> [TASK OBJECTIVE]: Only the images are to be dropped; the records themselves must be repeated exactly.

> [DATA FOR ANALYSIS]:
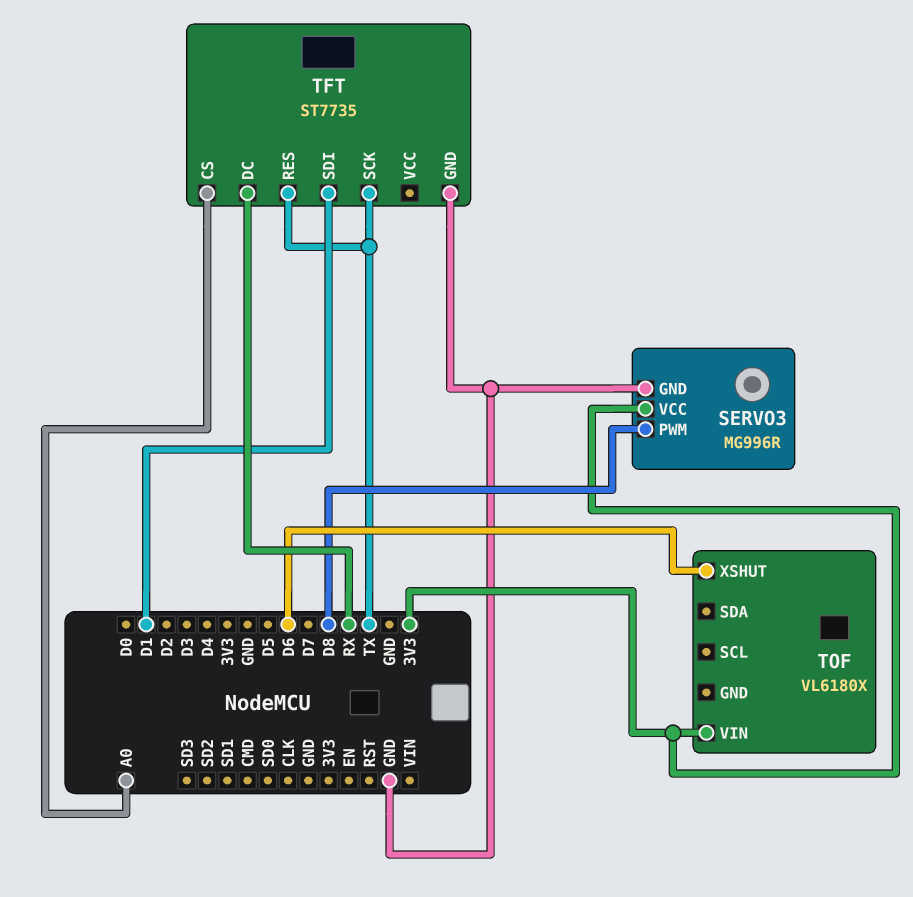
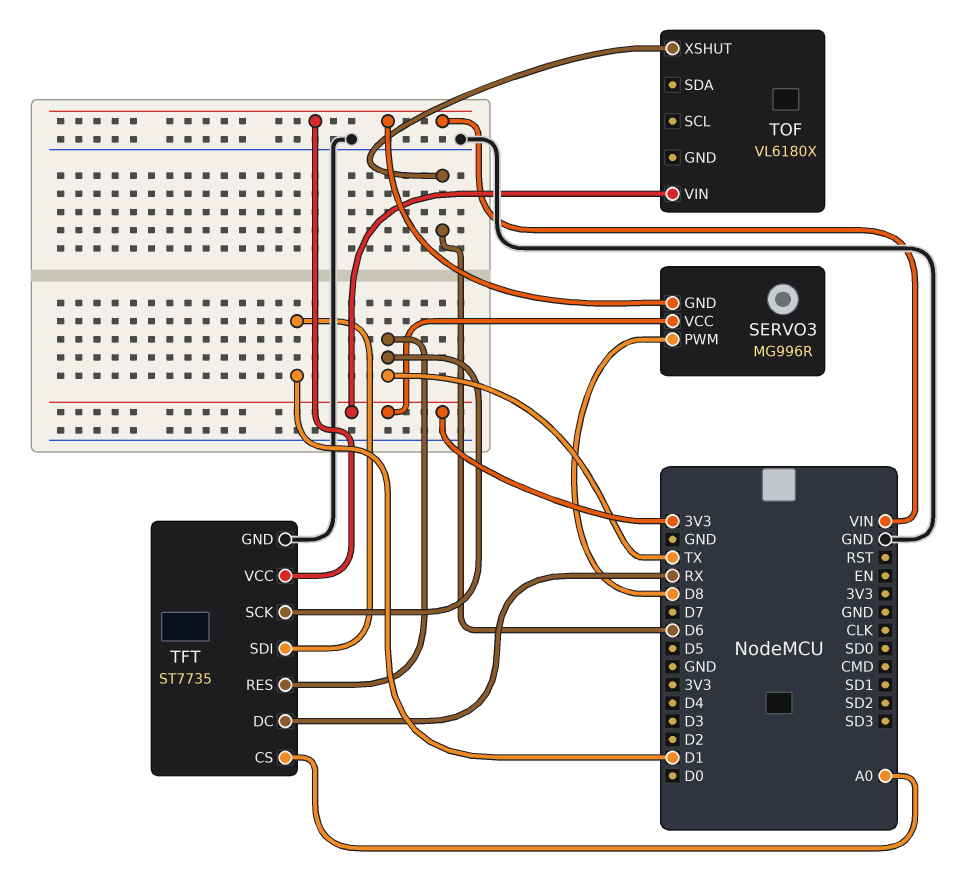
SERVO3 pin GND: GND -> VIN
TFT pin VCC: none -> VIN

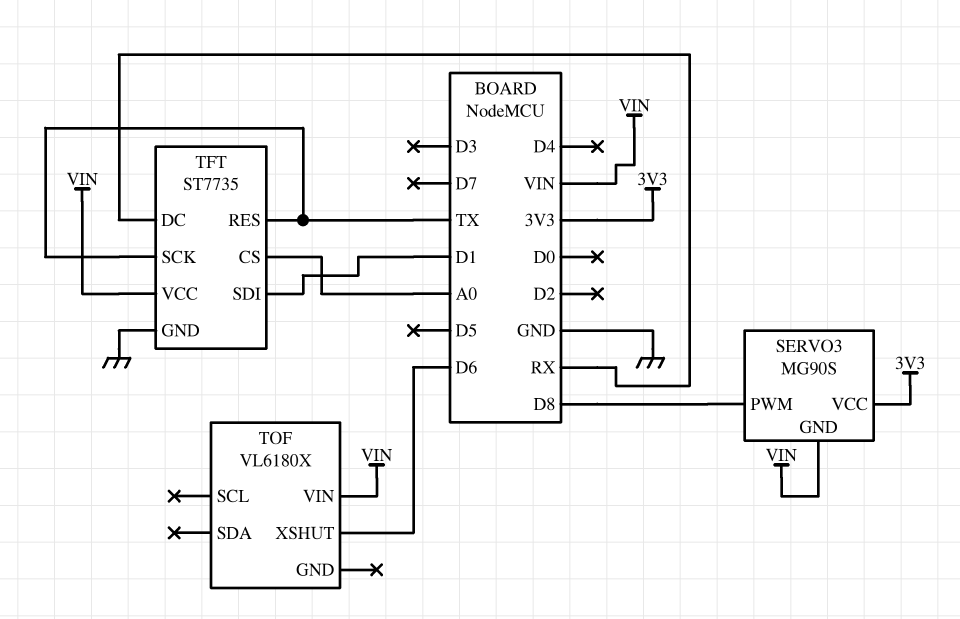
SERVO3: MG996R -> MG90S
TOF pin VIN: 3V3 -> VIN

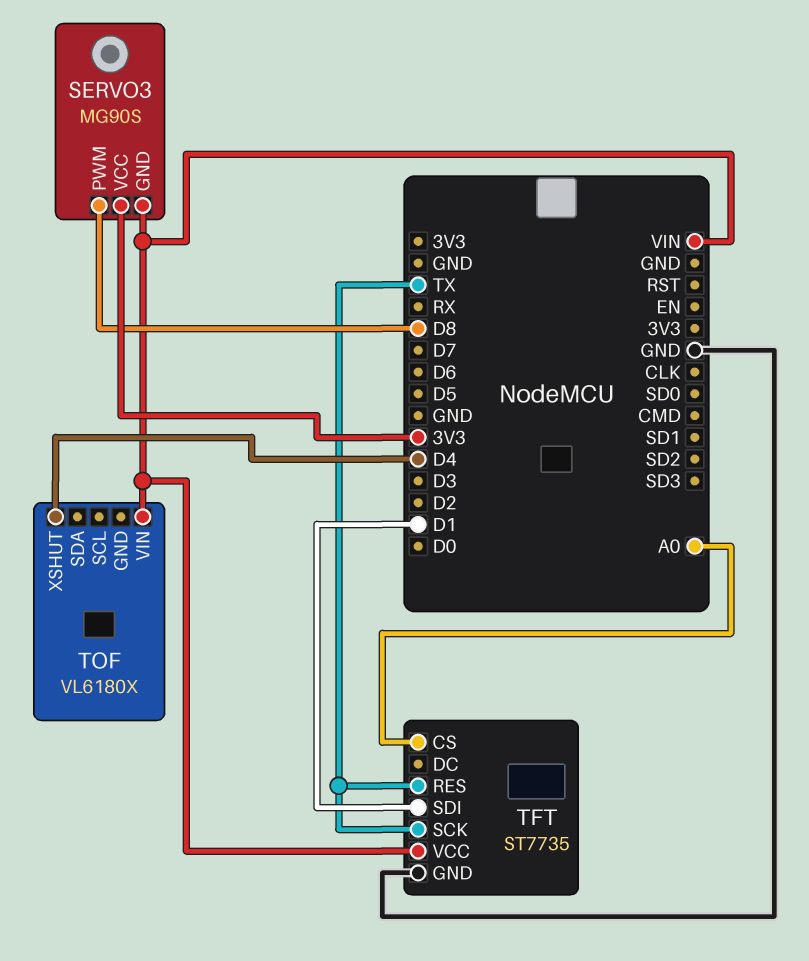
TFT pin DC: RX -> none
TOF pin XSHUT: D6 -> D4

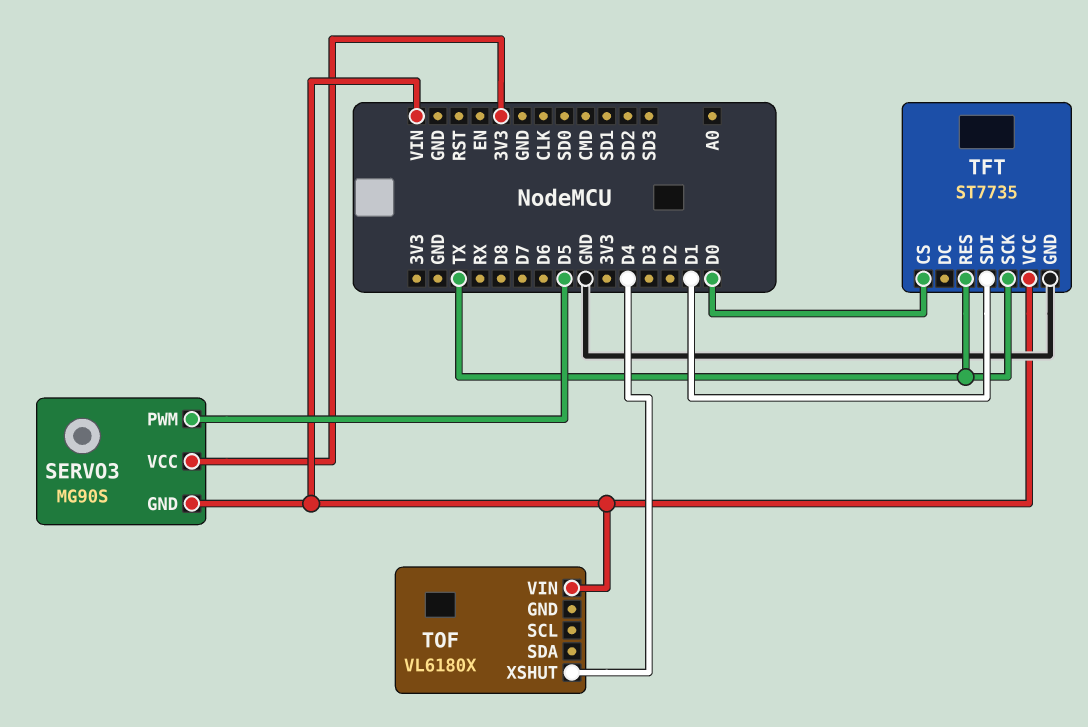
SERVO3 pin PWM: D8 -> D5
TFT pin CS: A0 -> D0

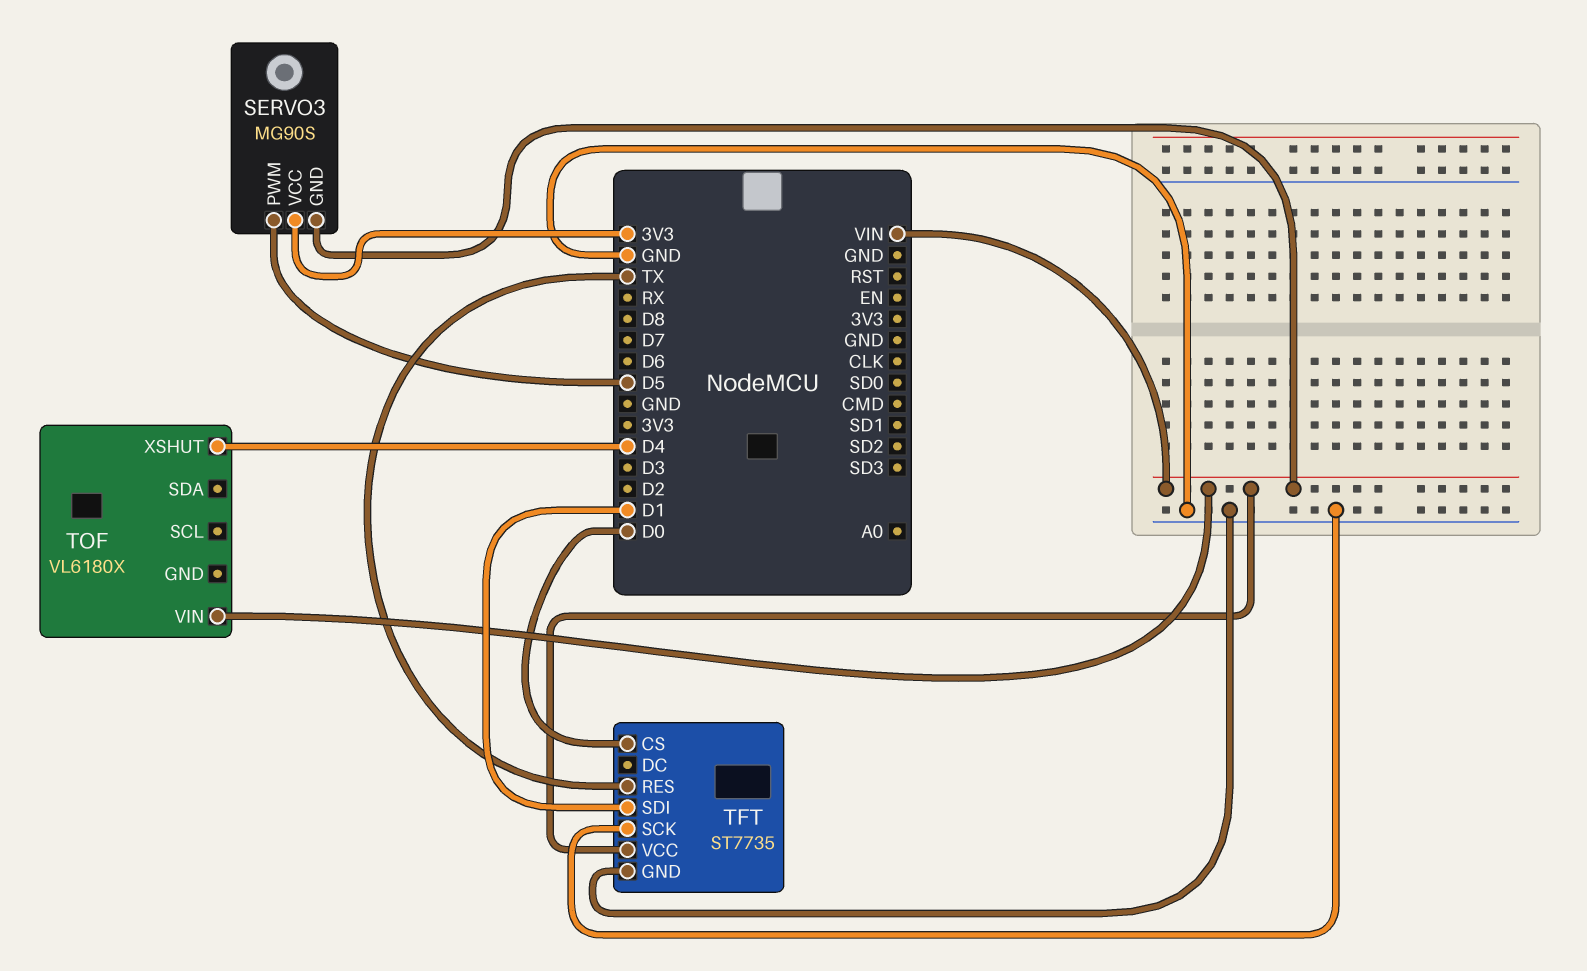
TFT pin SCK: TX -> GND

> [EXERCISE SOLUTION]:
SERVO3 pin GND: GND -> VIN
TFT pin VCC: none -> VIN

SERVO3: MG996R -> MG90S
TOF pin VIN: 3V3 -> VIN

TFT pin DC: RX -> none
TOF pin XSHUT: D6 -> D4

SERVO3 pin PWM: D8 -> D5
TFT pin CS: A0 -> D0

TFT pin SCK: TX -> GND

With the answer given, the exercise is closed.